**WORK TO BE COMPLETED**
Below are some records. How many of their lines contain the string "none"? Answer with the number alone.

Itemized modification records
|---|
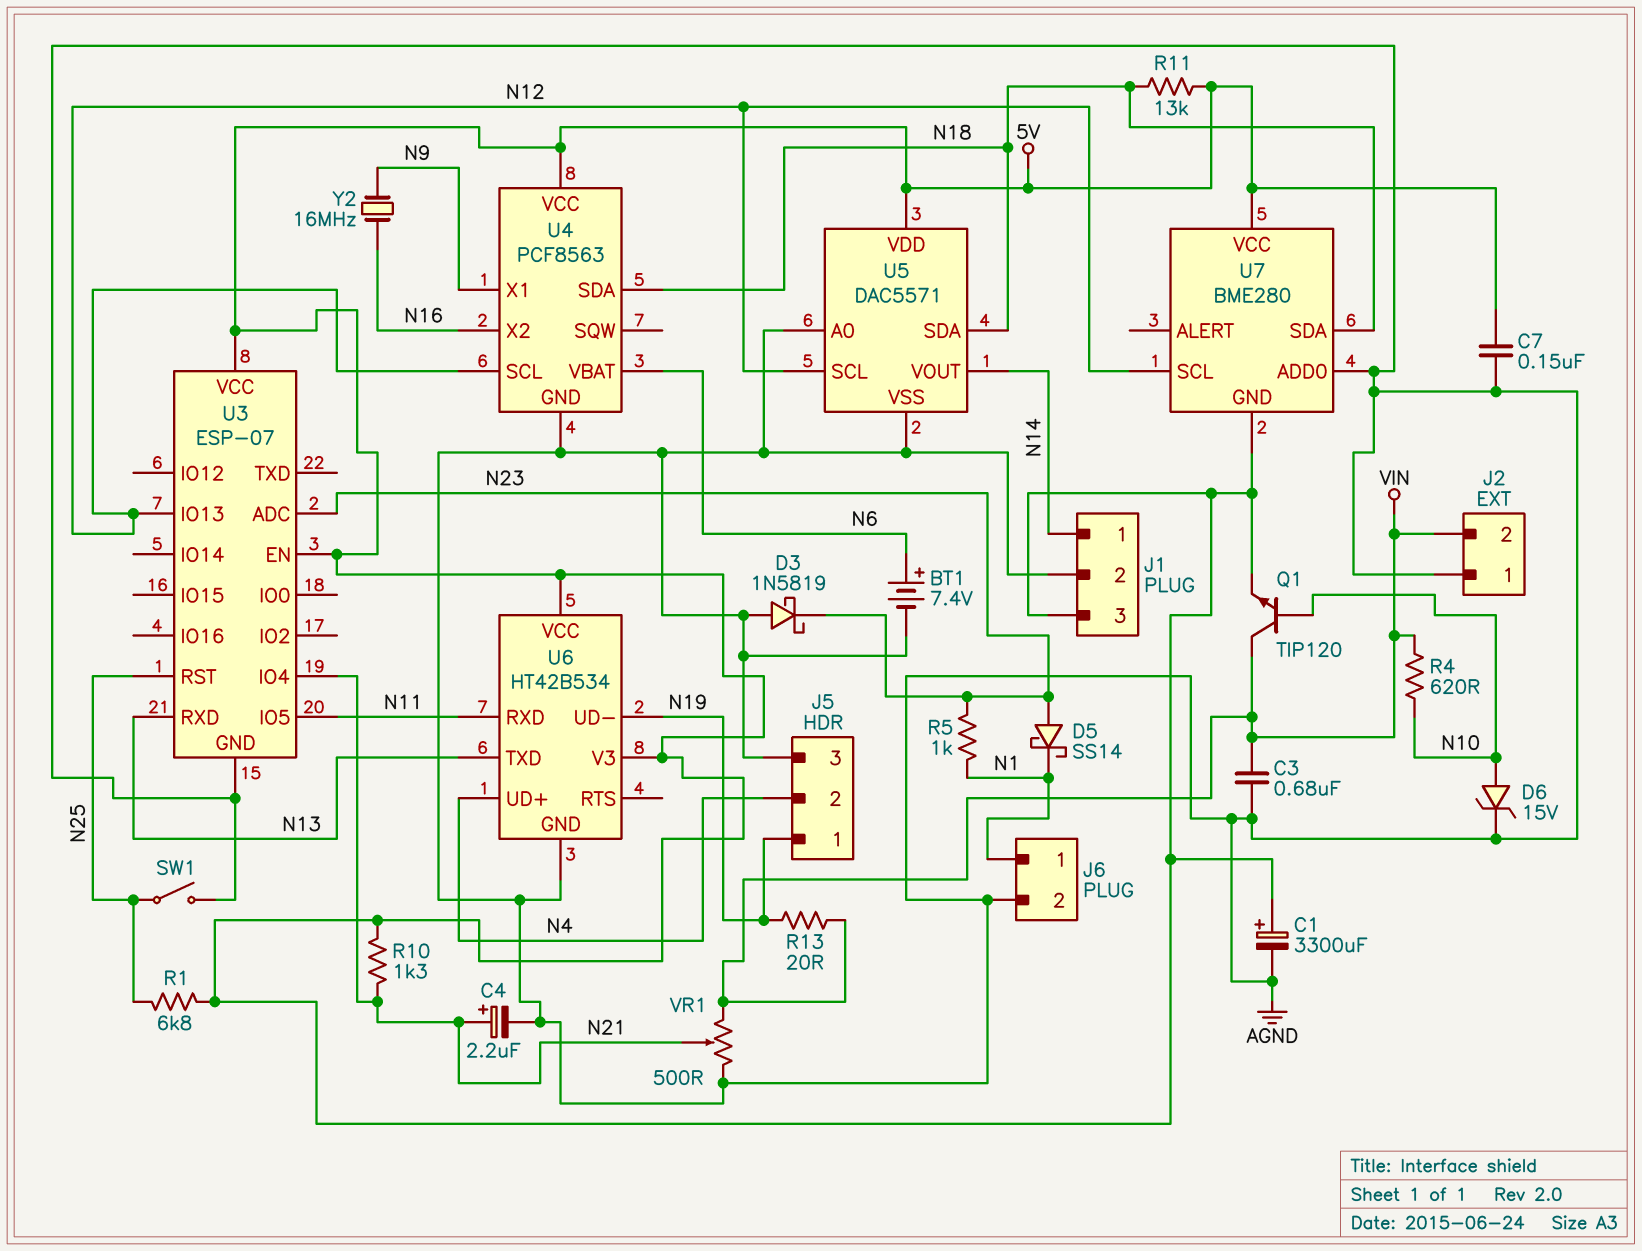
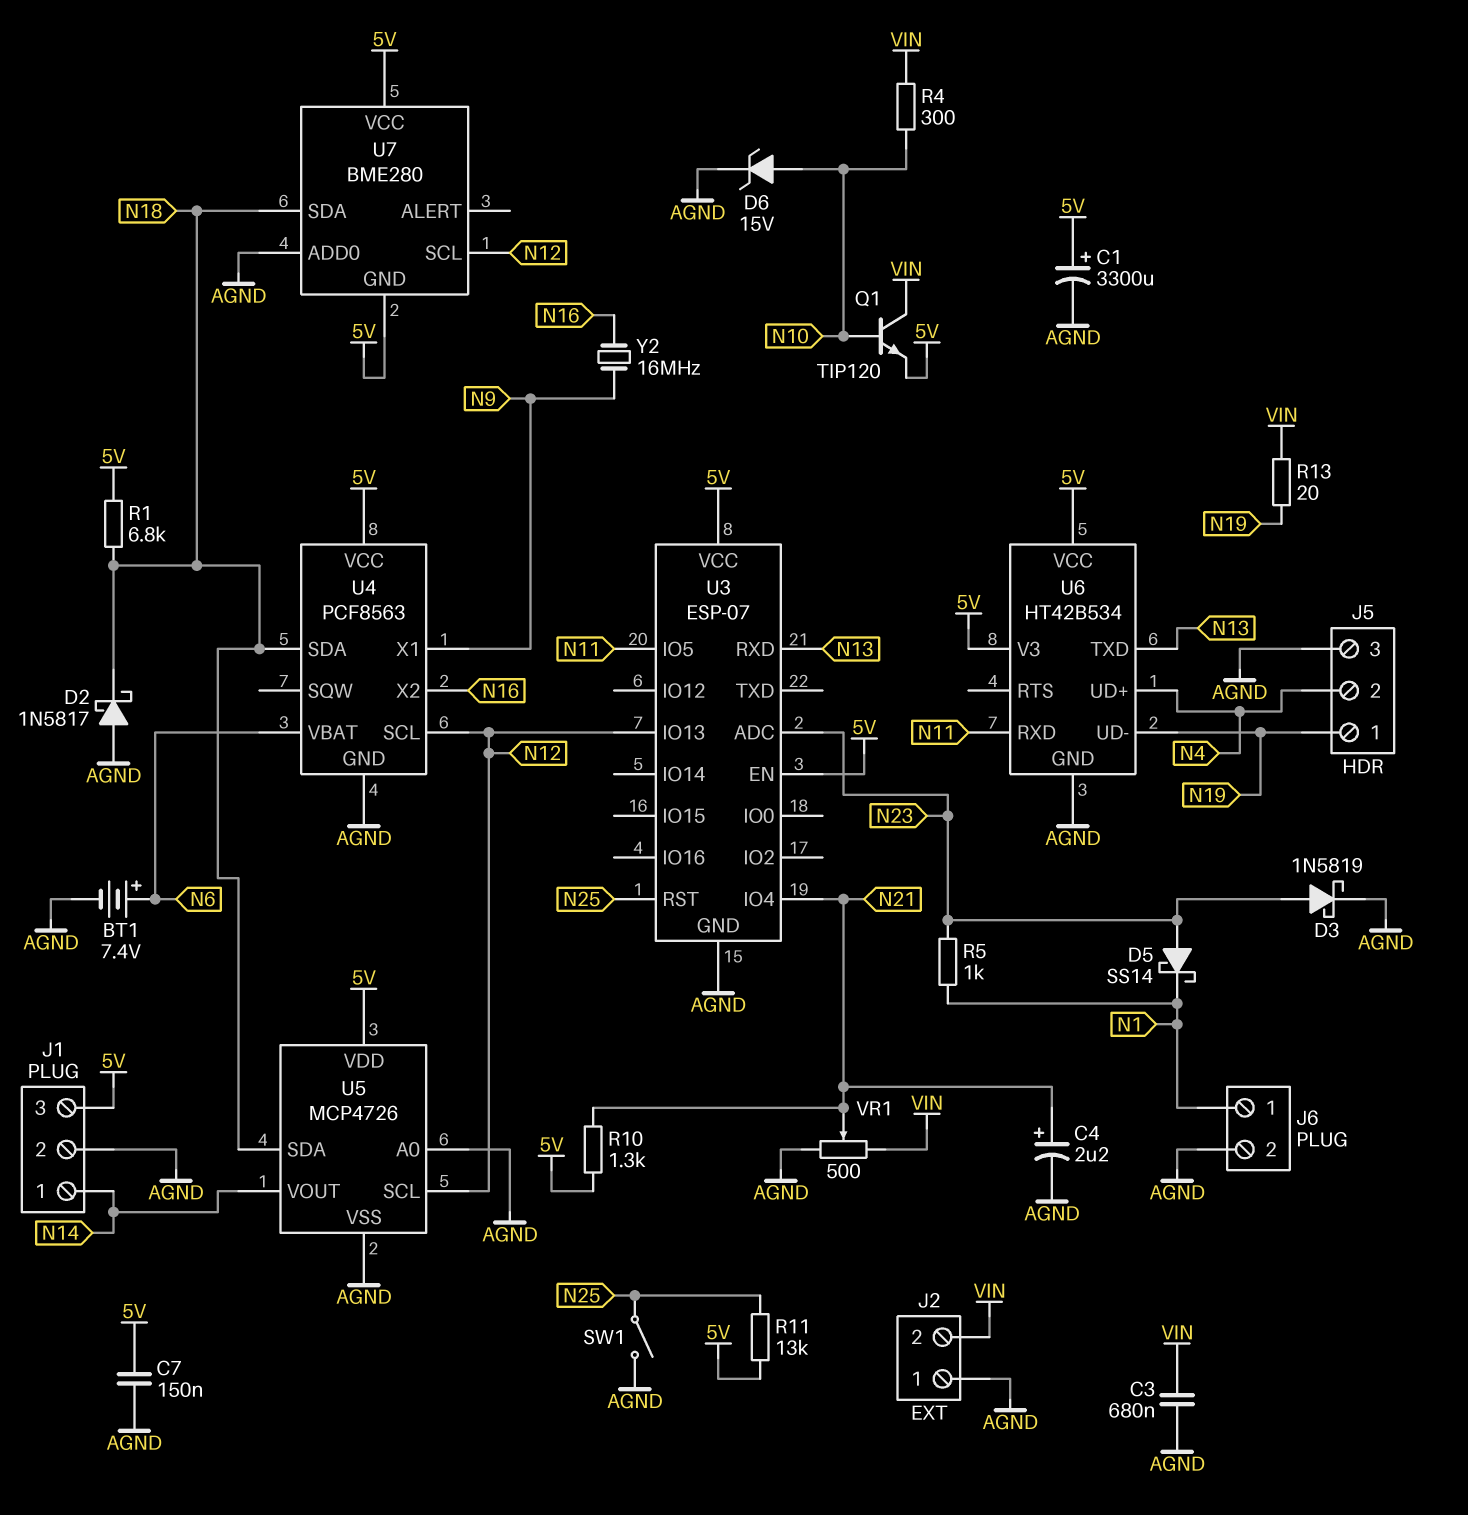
D2: none -> schottky 1N5817 (A AGND, K N18)
D3: schottky 1N5819 (A AGND, K N23) -> schottky 1N5819 (A N23, K AGND)
R1: 6.8k (5V, N25) -> 6.8k (5V, N18)
R4: 620 (N10, VIN) -> 300 (N10, VIN)
R11: 13k (5V, N18) -> 13k (5V, N25)
U5: DAC5571 -> MCP4726

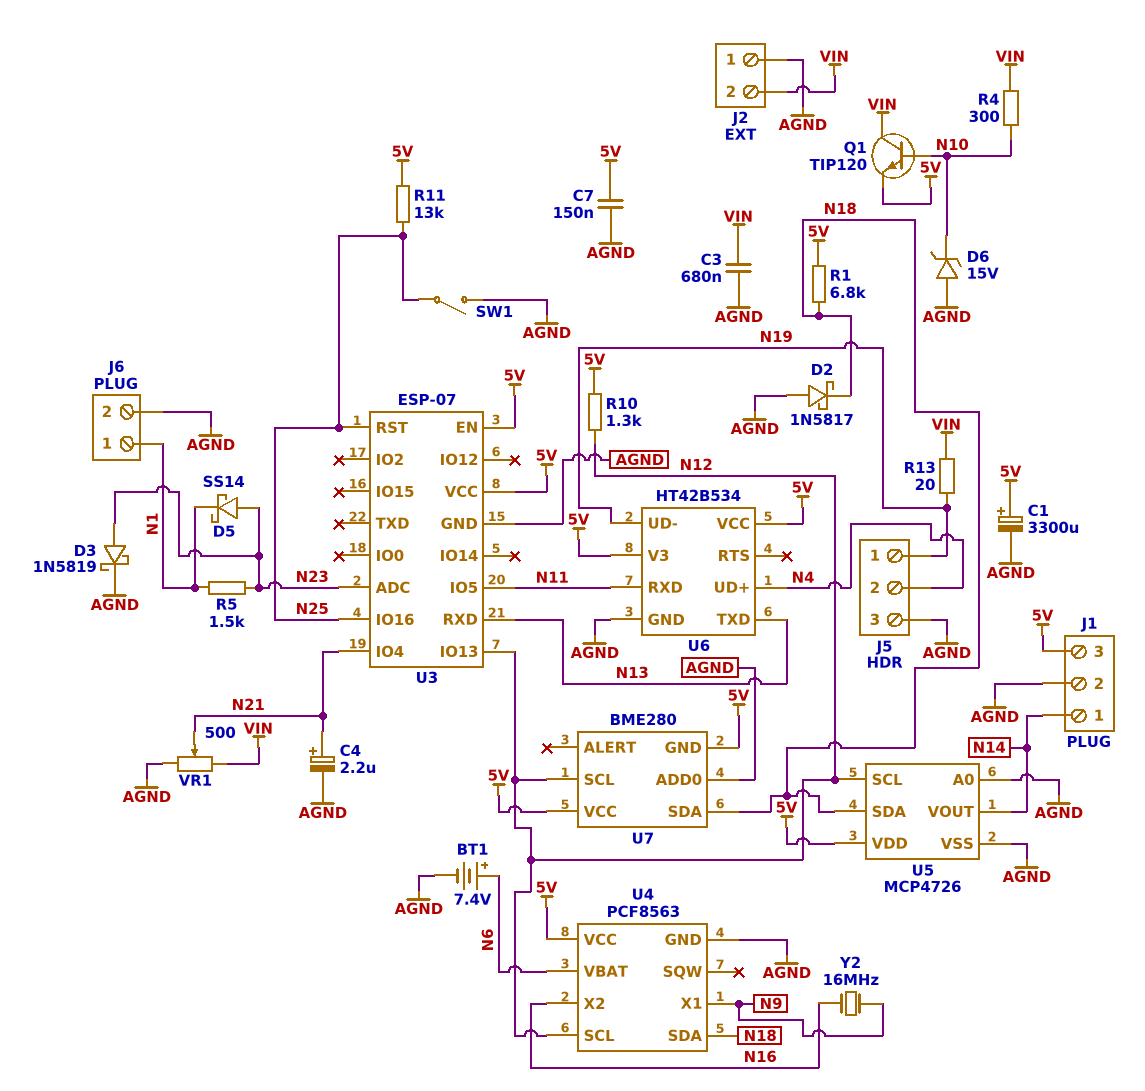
D6: zener 15V (A N10, K AGND) -> zener 15V (A AGND, K N10)
R5: 1k (N1, N23) -> 1.5k (N1, N23)
R10: 1.3k (5V, N21) -> 1.3k (5V, N12)
U3 pin IO16: none -> N25

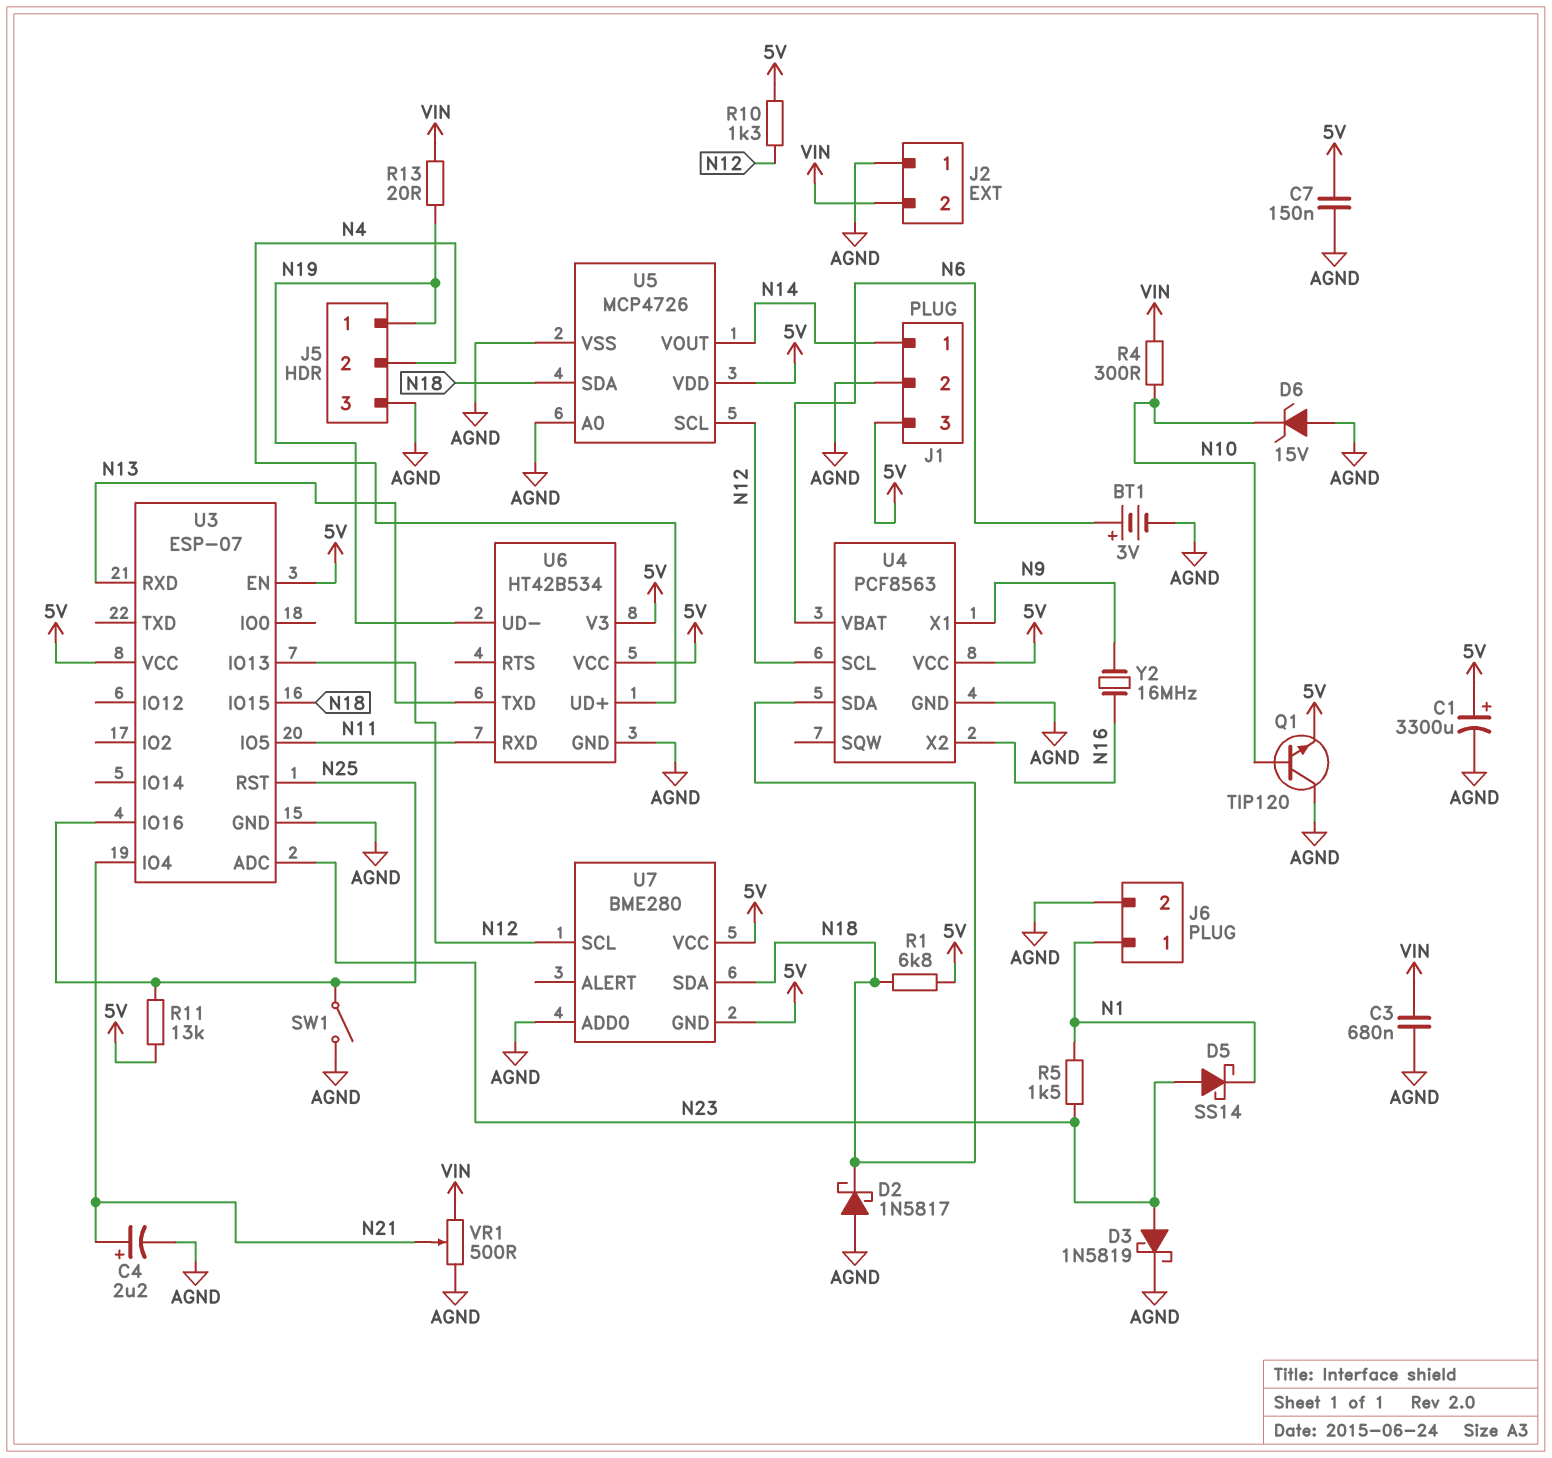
BT1: 7.4V (plus N6, minus AGND) -> 3V (plus N6, minus AGND)
Q1: NPN TIP120 (B N10, C VIN, E 5V) -> NPN TIP120 (B N10, C AGND, E 5V)
U3 pin IO15: none -> N18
|---|
**WORKED SOLUTION**
3